For every entry that follows, return the words exactly and omit any picture.

Collected data entries:
+ + + + +

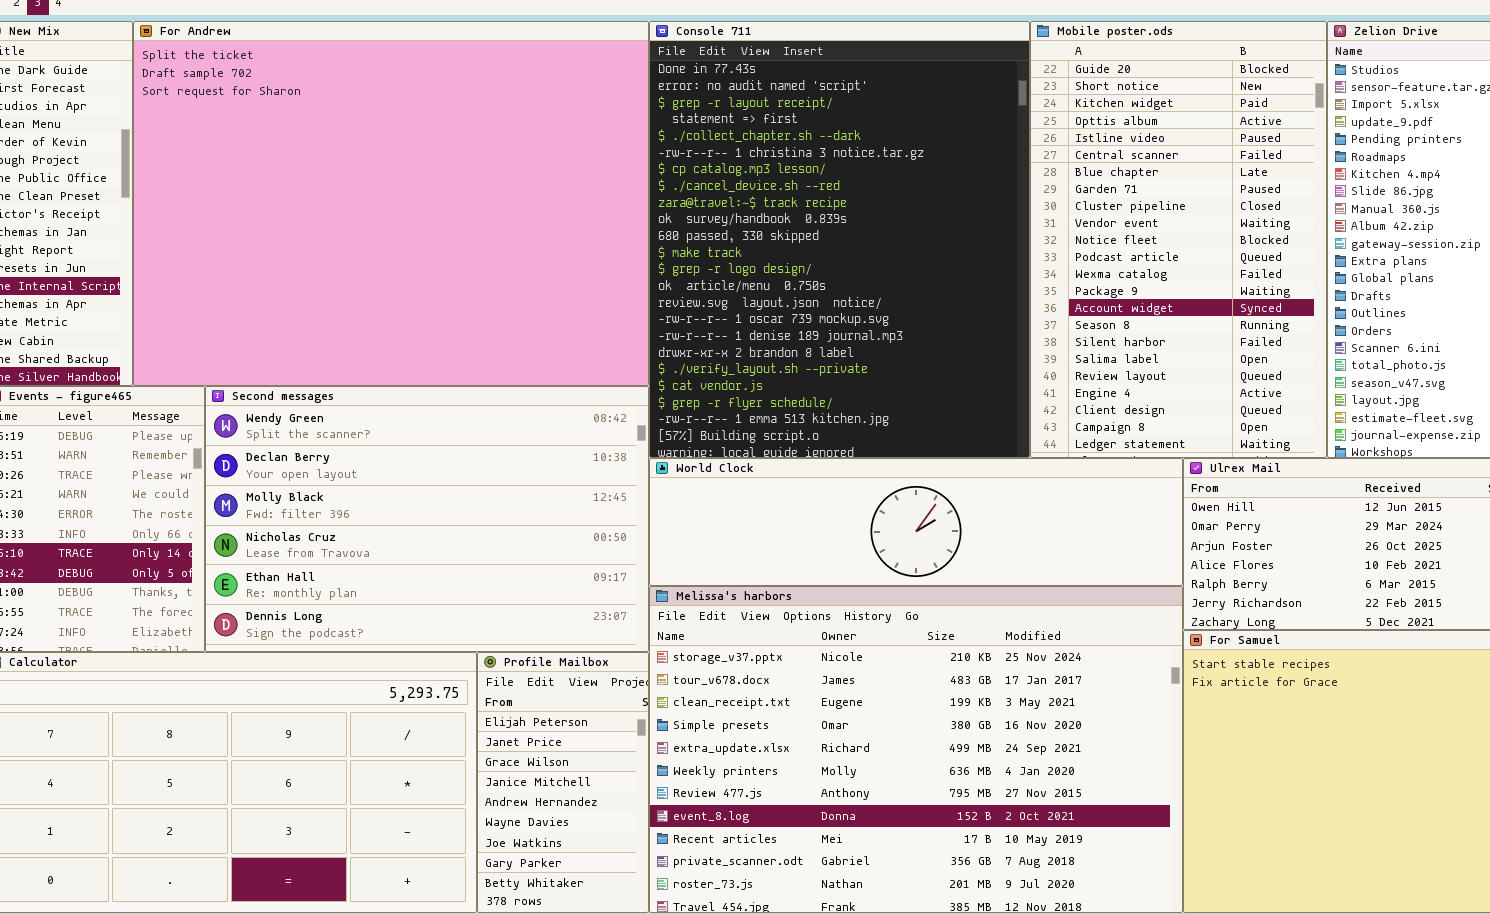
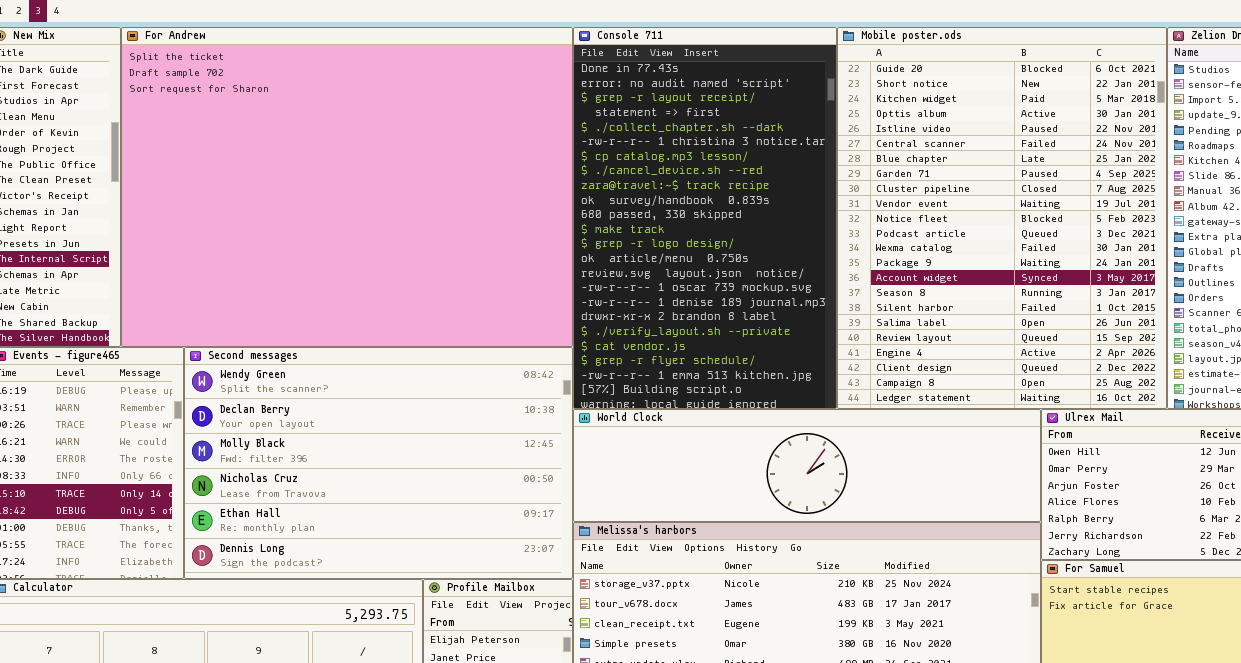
Console 711: [649,21,1030,458] -> [573,27,837,409], resized
Mobile poster.ods: [1030,21,1327,458] -> [837,27,1167,409], resized

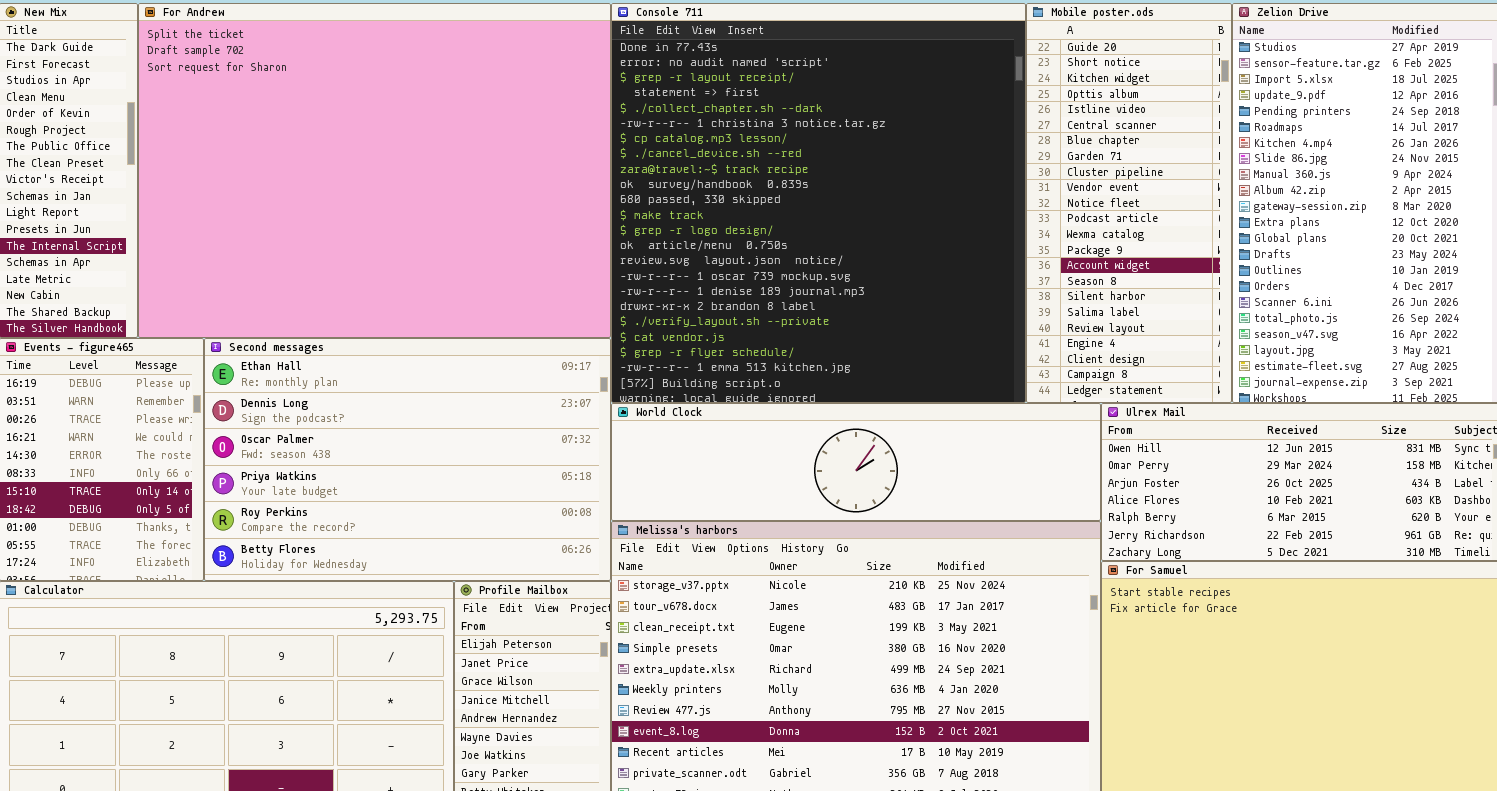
Console 711: [573,27,837,409] -> [611,3,1026,403], resized
Mobile poster.ods: [837,27,1167,409] -> [1026,3,1232,403], resized
Second messages: [184,347,573,579] -> [204,338,611,581], scrolled down 4 rows

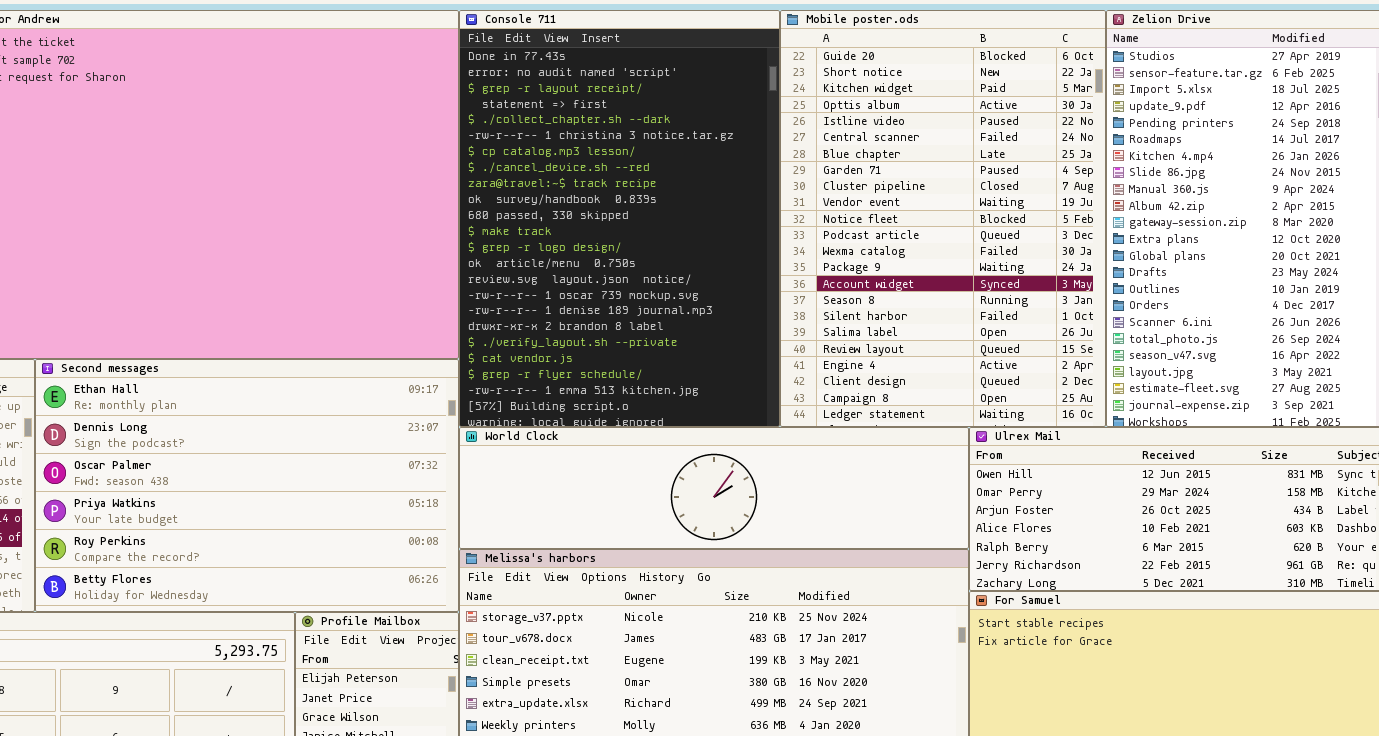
Console 711: [611,3,1026,403] -> [459,10,780,427], resized
Mobile poster.ods: [1026,3,1232,403] -> [780,10,1106,427], resized

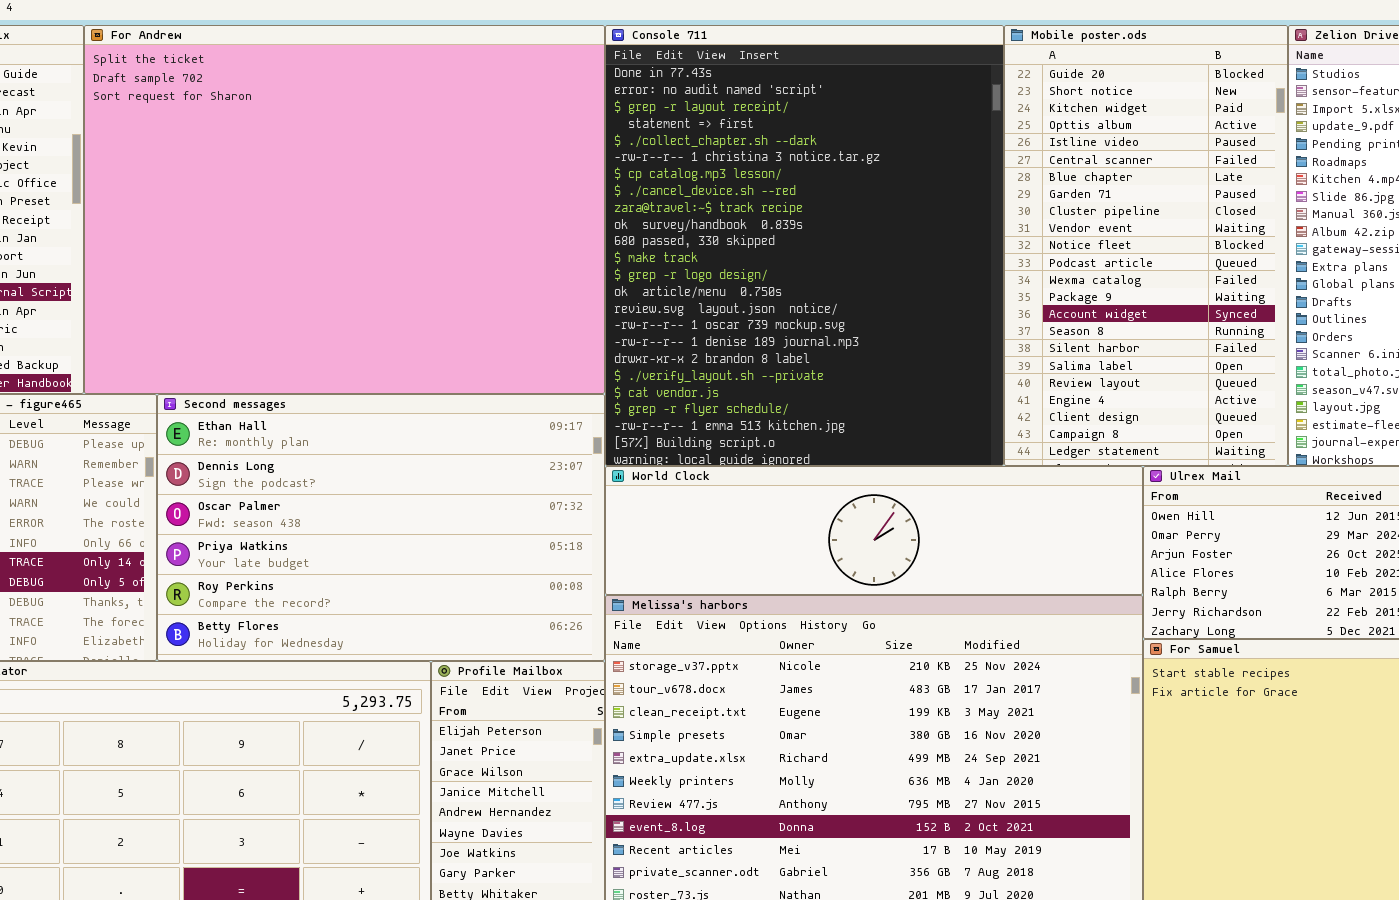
Console 711: [459,10,780,427] -> [605,25,1004,466], resized
Mobile poster.ods: [780,10,1106,427] -> [1004,25,1288,466], resized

+ + + + +

• Answer box:
Console 711: [649,21,1030,458] -> [573,27,837,409], resized
Mobile poster.ods: [1030,21,1327,458] -> [837,27,1167,409], resized

Console 711: [573,27,837,409] -> [611,3,1026,403], resized
Mobile poster.ods: [837,27,1167,409] -> [1026,3,1232,403], resized
Second messages: [184,347,573,579] -> [204,338,611,581], scrolled down 4 rows

Console 711: [611,3,1026,403] -> [459,10,780,427], resized
Mobile poster.ods: [1026,3,1232,403] -> [780,10,1106,427], resized

Console 711: [459,10,780,427] -> [605,25,1004,466], resized
Mobile poster.ods: [780,10,1106,427] -> [1004,25,1288,466], resized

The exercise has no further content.